- [What the task requires] Those lines of the following listing which contain the string "AGND" should be returned.

- [Exercise data]
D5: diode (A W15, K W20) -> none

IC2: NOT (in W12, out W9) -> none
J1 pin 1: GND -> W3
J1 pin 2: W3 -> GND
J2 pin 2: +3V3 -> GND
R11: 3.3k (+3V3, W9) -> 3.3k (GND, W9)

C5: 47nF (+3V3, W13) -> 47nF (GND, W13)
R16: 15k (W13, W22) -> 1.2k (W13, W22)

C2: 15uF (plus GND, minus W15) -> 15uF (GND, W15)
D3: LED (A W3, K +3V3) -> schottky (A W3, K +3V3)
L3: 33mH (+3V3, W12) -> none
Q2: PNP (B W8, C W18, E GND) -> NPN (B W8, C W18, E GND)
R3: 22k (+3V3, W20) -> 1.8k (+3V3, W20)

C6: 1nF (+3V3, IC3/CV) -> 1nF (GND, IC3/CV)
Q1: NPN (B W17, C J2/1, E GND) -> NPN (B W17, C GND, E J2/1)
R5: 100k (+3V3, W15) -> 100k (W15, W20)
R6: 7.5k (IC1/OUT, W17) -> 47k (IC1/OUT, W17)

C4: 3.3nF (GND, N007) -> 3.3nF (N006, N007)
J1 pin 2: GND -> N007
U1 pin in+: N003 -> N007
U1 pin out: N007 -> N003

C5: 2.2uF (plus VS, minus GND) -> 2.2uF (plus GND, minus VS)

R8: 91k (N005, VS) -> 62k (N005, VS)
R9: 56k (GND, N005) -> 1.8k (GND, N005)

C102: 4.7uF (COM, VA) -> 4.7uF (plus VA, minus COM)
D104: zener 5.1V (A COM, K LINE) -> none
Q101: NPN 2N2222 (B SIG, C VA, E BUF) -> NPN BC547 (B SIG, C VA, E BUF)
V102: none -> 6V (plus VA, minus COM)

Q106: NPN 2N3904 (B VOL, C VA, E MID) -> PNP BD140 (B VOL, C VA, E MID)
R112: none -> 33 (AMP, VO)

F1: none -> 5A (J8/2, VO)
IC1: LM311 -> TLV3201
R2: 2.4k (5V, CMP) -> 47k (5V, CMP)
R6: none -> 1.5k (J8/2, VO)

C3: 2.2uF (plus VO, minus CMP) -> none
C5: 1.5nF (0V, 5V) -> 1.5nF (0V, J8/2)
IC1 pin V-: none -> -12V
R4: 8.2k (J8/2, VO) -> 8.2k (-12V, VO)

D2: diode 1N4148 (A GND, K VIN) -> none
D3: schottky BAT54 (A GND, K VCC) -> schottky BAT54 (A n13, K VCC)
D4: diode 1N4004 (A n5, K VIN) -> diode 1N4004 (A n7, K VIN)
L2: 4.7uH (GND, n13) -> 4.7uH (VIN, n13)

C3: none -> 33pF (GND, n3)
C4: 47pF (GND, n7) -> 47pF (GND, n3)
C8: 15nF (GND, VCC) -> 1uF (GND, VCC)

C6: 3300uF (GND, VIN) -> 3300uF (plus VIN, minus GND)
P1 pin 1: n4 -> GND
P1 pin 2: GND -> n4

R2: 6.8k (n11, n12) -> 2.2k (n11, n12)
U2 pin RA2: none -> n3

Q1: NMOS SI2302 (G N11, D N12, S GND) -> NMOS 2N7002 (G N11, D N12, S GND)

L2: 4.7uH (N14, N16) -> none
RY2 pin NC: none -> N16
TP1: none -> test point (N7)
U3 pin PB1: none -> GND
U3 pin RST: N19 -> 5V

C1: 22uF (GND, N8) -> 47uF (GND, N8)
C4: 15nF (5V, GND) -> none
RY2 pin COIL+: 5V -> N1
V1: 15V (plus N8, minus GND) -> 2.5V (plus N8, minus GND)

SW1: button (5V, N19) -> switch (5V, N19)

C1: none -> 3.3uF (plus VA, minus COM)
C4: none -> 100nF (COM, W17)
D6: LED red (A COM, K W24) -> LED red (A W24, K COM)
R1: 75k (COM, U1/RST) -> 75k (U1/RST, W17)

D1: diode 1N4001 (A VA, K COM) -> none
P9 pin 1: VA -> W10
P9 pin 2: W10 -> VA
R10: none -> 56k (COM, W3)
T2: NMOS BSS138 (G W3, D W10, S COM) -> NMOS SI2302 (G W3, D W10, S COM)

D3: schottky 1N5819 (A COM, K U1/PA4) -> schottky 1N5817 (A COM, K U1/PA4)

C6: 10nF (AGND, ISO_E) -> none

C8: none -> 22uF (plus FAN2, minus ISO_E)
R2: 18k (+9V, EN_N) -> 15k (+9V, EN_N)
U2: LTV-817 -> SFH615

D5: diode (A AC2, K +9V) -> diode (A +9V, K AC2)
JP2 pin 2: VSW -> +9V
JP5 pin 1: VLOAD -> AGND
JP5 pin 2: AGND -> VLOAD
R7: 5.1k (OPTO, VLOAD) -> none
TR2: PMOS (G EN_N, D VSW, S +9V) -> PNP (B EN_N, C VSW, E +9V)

- [Result below]
C6: 10nF (AGND, ISO_E) -> none
JP5 pin 1: VLOAD -> AGND
JP5 pin 2: AGND -> VLOAD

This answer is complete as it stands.